### What the task asks
Please retype the listing below word for word and exclude its images.

### Extracted data

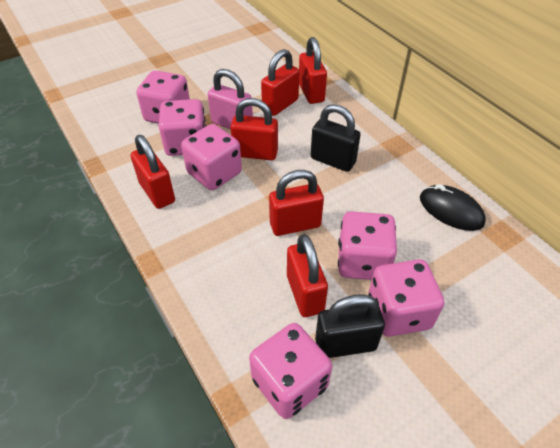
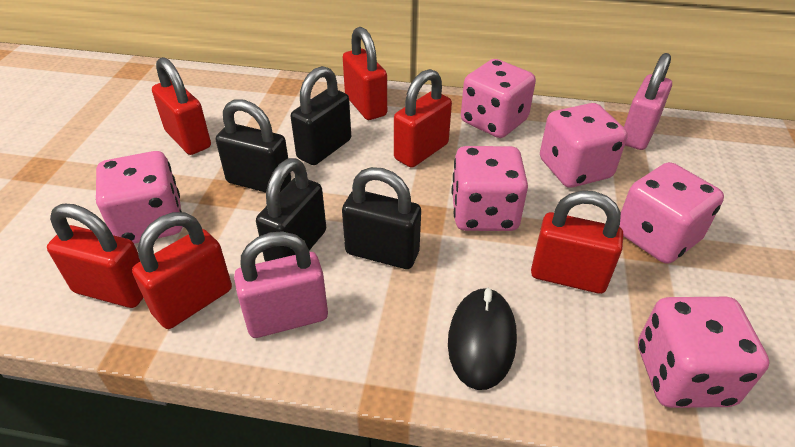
black padlock: 2 -> 4
pink padlock: 1 -> 2

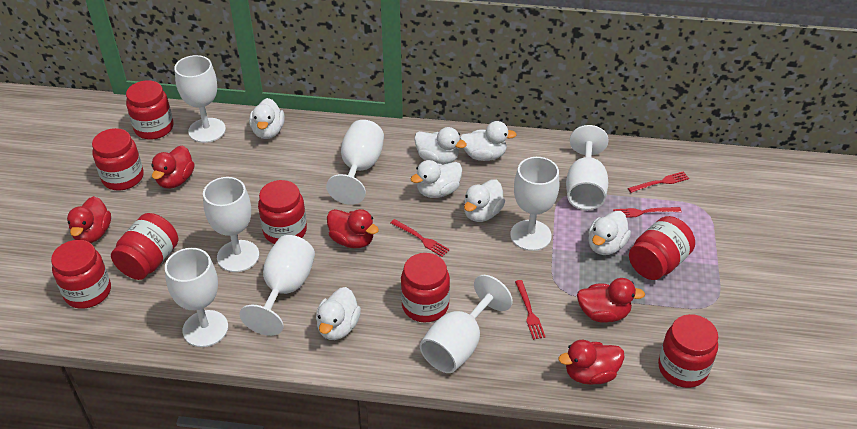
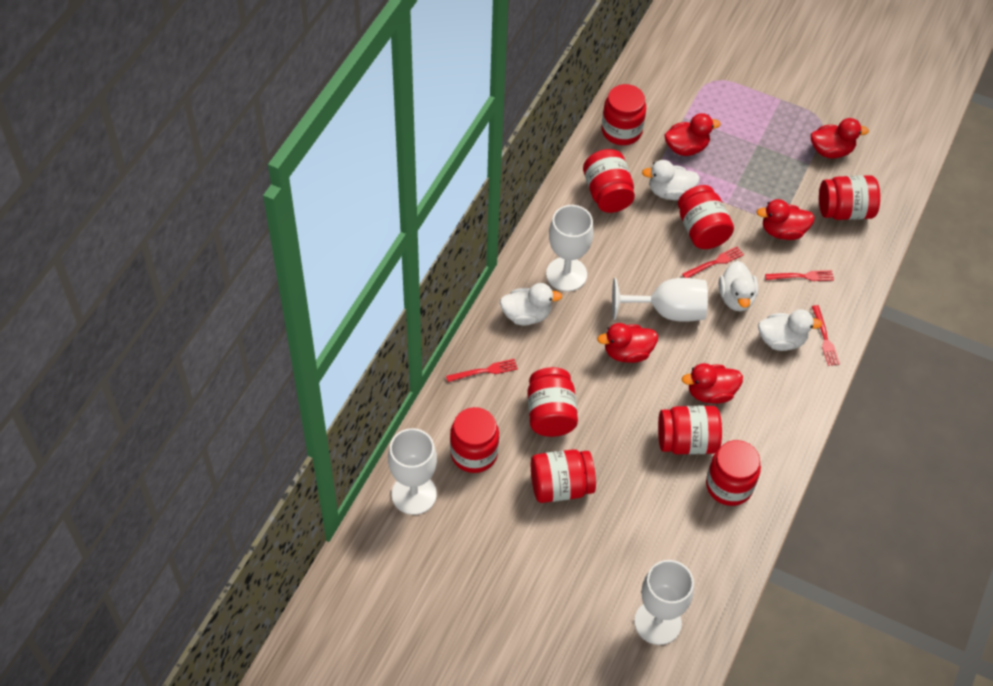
red jar: 8 -> 9
white duck: 7 -> 4
white goblet: 8 -> 4

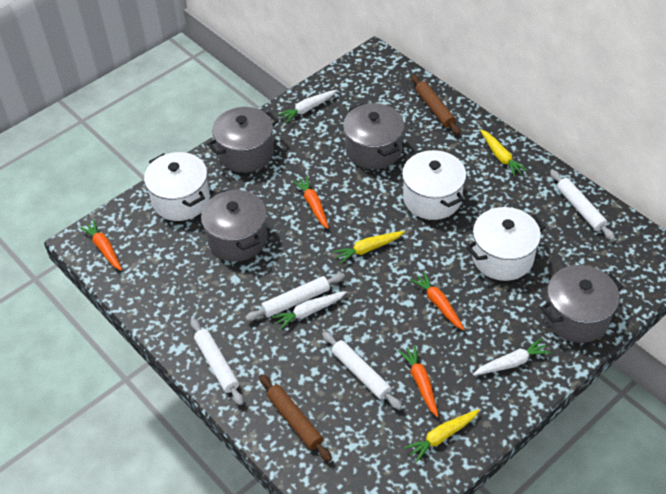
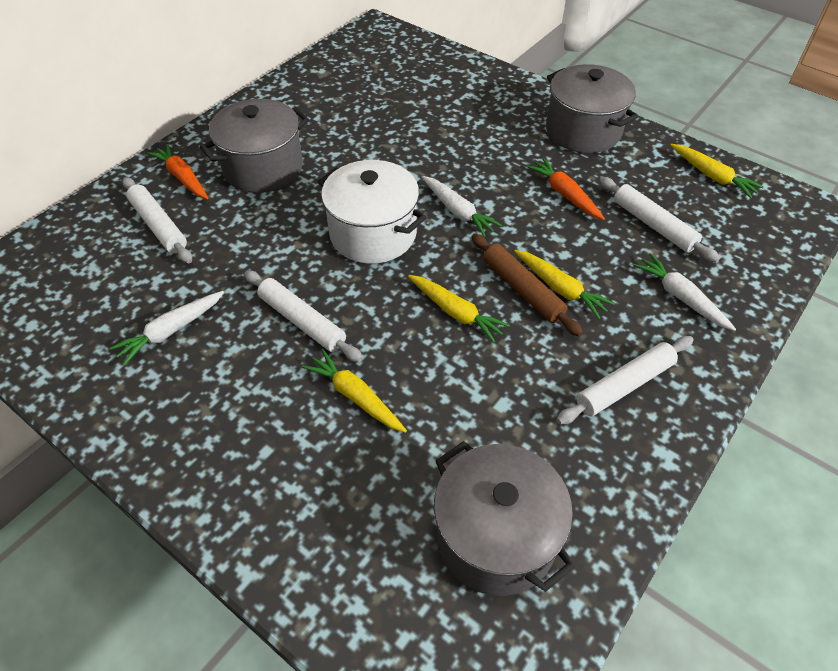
brown rolling pin: 2 -> 1
grey pot: 4 -> 3
orange carrot: 4 -> 2
white pot: 3 -> 1
yellow carrot: 3 -> 4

### Result of the task
black padlock: 2 -> 4
pink padlock: 1 -> 2

red jar: 8 -> 9
white duck: 7 -> 4
white goblet: 8 -> 4

brown rolling pin: 2 -> 1
grey pot: 4 -> 3
orange carrot: 4 -> 2
white pot: 3 -> 1
yellow carrot: 3 -> 4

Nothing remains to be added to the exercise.